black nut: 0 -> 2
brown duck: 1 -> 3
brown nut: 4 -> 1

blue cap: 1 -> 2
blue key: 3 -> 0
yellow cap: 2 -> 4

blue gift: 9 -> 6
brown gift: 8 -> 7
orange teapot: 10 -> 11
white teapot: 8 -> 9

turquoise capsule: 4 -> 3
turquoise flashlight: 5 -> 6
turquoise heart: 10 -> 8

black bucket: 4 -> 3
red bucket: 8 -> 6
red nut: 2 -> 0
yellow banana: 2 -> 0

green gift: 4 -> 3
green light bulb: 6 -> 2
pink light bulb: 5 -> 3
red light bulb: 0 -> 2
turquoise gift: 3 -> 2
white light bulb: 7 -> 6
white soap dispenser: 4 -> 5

━━━━━━━━━━━━━━━━━━━━━━━━━━━━━━

The lines above should be printed again, exactly as they are.

black nut: 0 -> 2
brown duck: 1 -> 3
brown nut: 4 -> 1

blue cap: 1 -> 2
blue key: 3 -> 0
yellow cap: 2 -> 4

blue gift: 9 -> 6
brown gift: 8 -> 7
orange teapot: 10 -> 11
white teapot: 8 -> 9

turquoise capsule: 4 -> 3
turquoise flashlight: 5 -> 6
turquoise heart: 10 -> 8

black bucket: 4 -> 3
red bucket: 8 -> 6
red nut: 2 -> 0
yellow banana: 2 -> 0

green gift: 4 -> 3
green light bulb: 6 -> 2
pink light bulb: 5 -> 3
red light bulb: 0 -> 2
turquoise gift: 3 -> 2
white light bulb: 7 -> 6
white soap dispenser: 4 -> 5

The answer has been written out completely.